*Your instructions*. Leave out the pictures and print precisely the lines from the line with "H3: lamp 6V" to the final line of the entries, both ends included.
[Opening Provided records section]
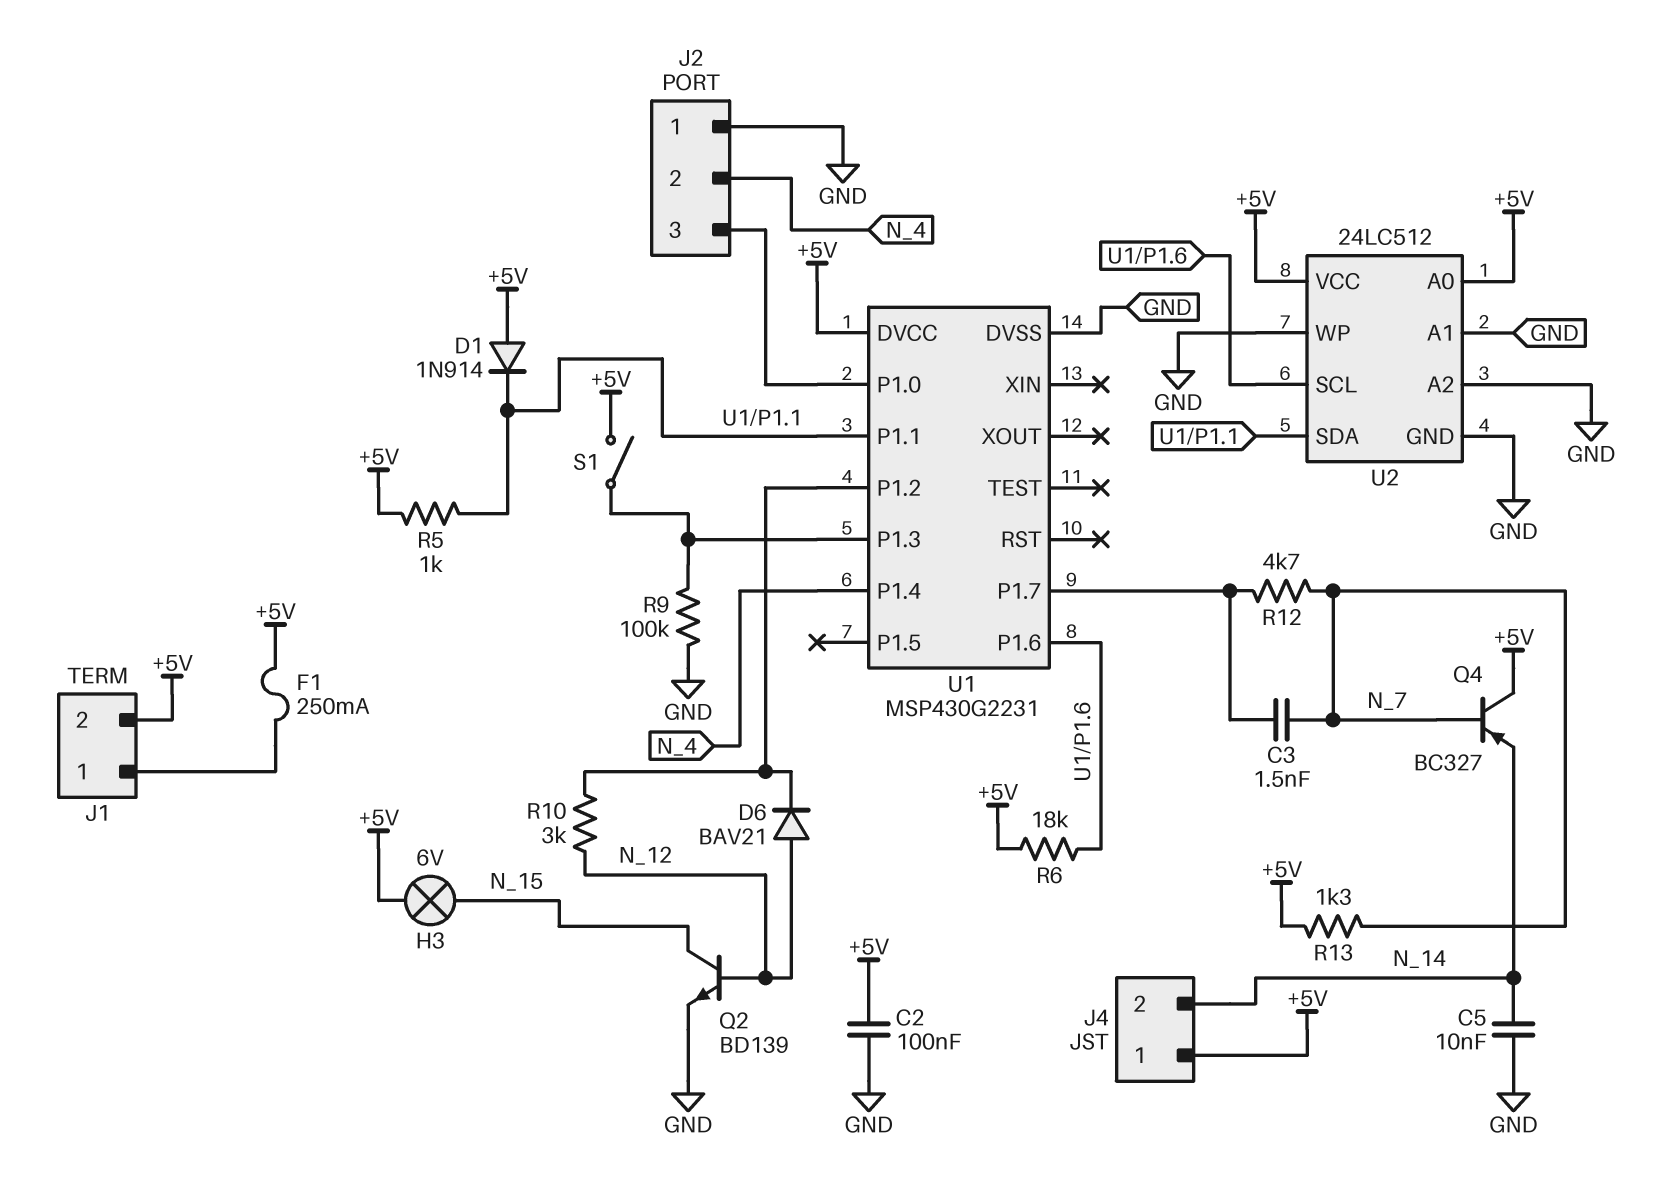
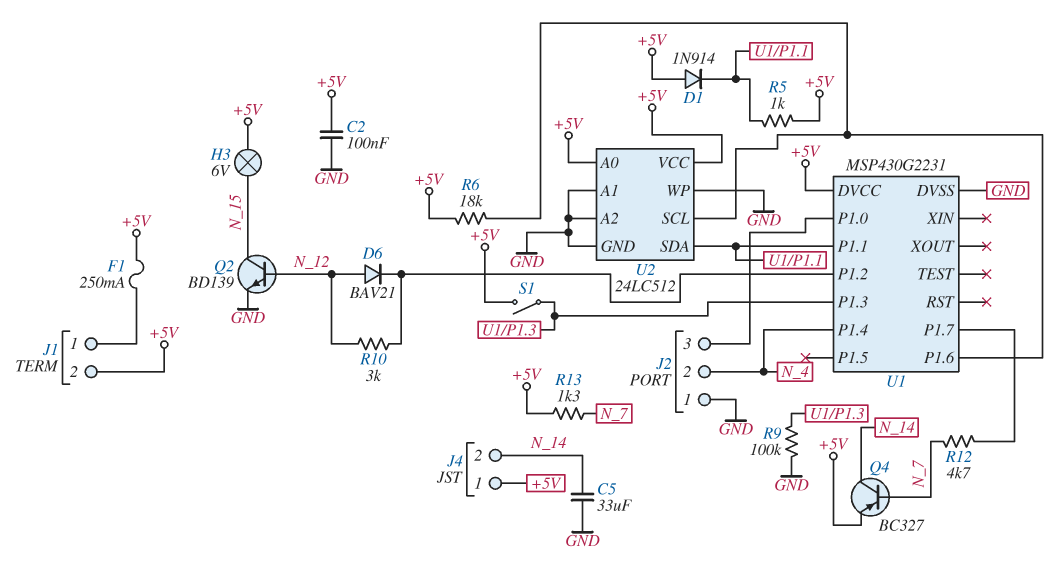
C3: 1.5nF (N_7, U1/P1.7) -> none
C5: 10nF (GND, N_14) -> 33uF (GND, N_14)
Q4: PNP BC327 (B N_7, C +5V, E N_14) -> PNP BC327 (B N_7, C N_14, E +5V)

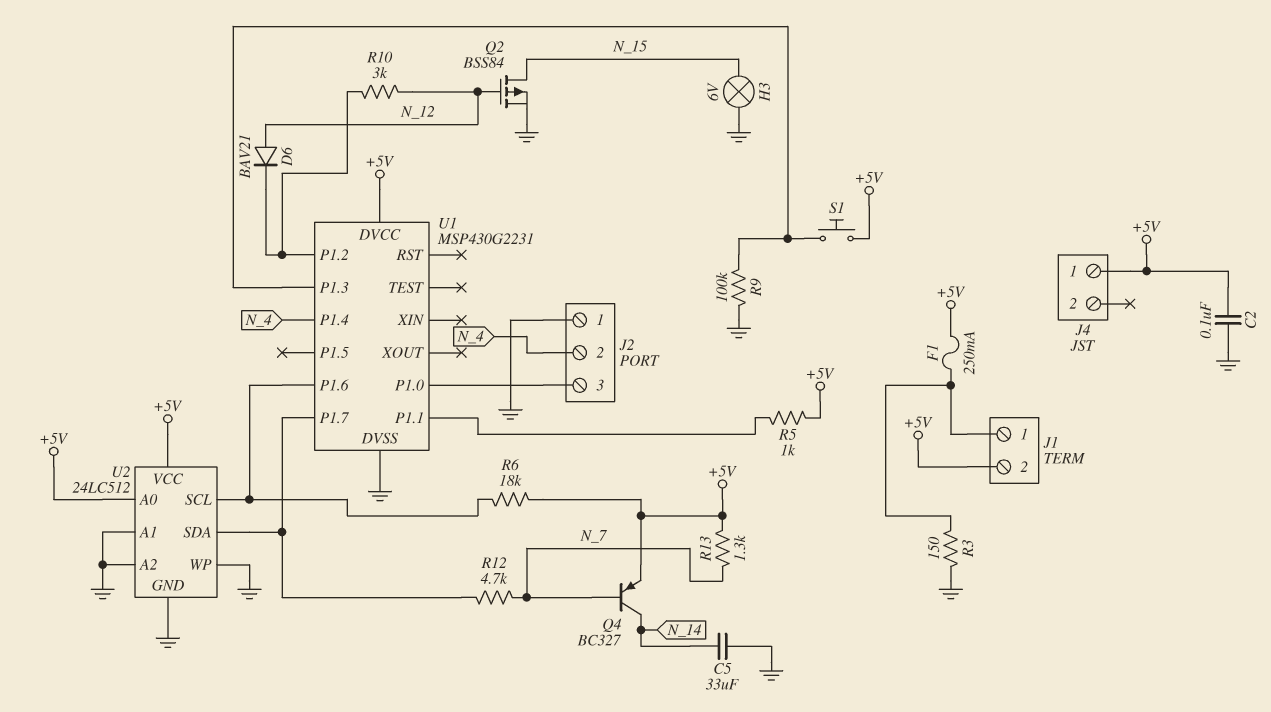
D1: diode 1N914 (A +5V, K U1/P1.1) -> none
H3: lamp 6V (+5V, N_15) -> lamp 6V (GND, N_15)
J4 pin 2: N_14 -> none
Q2: NPN BD139 (B N_12, C N_15, E GND) -> PMOS BSS84 (G N_12, D N_15, S GND)
R3: none -> 150 (GND, J1/1)
S1: switch (+5V, U1/P1.3) -> button (+5V, U1/P1.3)
U2 pin SDA: U1/P1.1 -> U1/P1.7

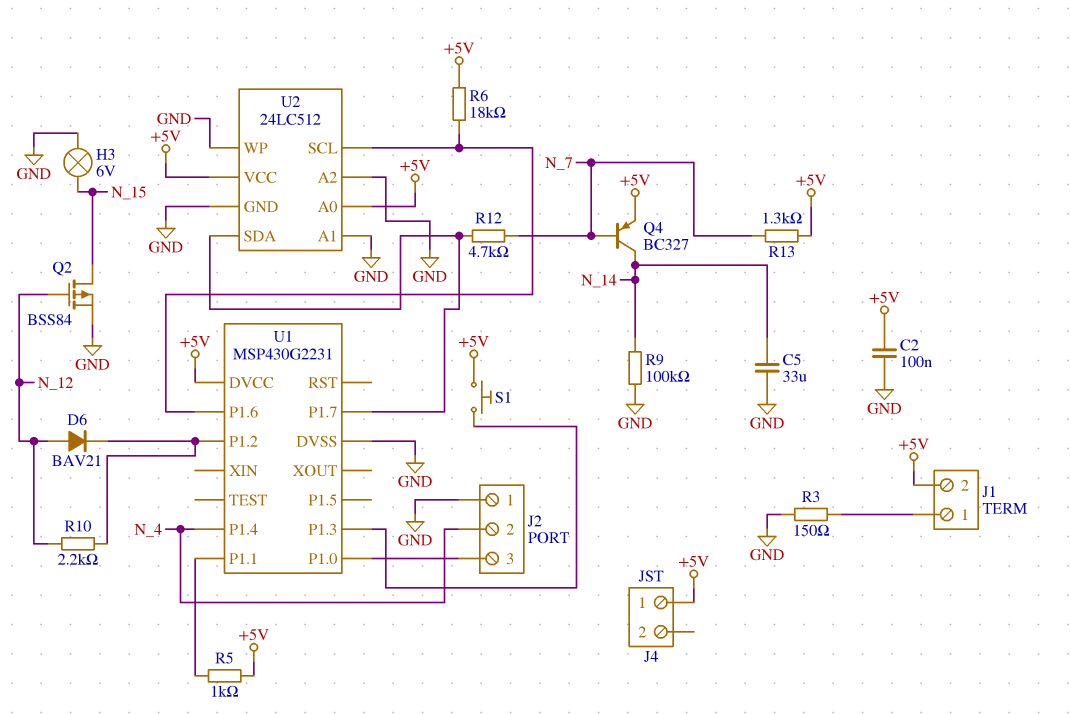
F1: 250mA (+5V, J1/1) -> none
R9: 100k (GND, U1/P1.3) -> 100k (GND, N_14)
R10: 3k (N_12, U1/P1.2) -> 2.2k (N_12, U1/P1.2)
[Closing Provided records section]
*Written answer*.
H3: lamp 6V (+5V, N_15) -> lamp 6V (GND, N_15)
J4 pin 2: N_14 -> none
Q2: NPN BD139 (B N_12, C N_15, E GND) -> PMOS BSS84 (G N_12, D N_15, S GND)
R3: none -> 150 (GND, J1/1)
S1: switch (+5V, U1/P1.3) -> button (+5V, U1/P1.3)
U2 pin SDA: U1/P1.1 -> U1/P1.7

F1: 250mA (+5V, J1/1) -> none
R9: 100k (GND, U1/P1.3) -> 100k (GND, N_14)
R10: 3k (N_12, U1/P1.2) -> 2.2k (N_12, U1/P1.2)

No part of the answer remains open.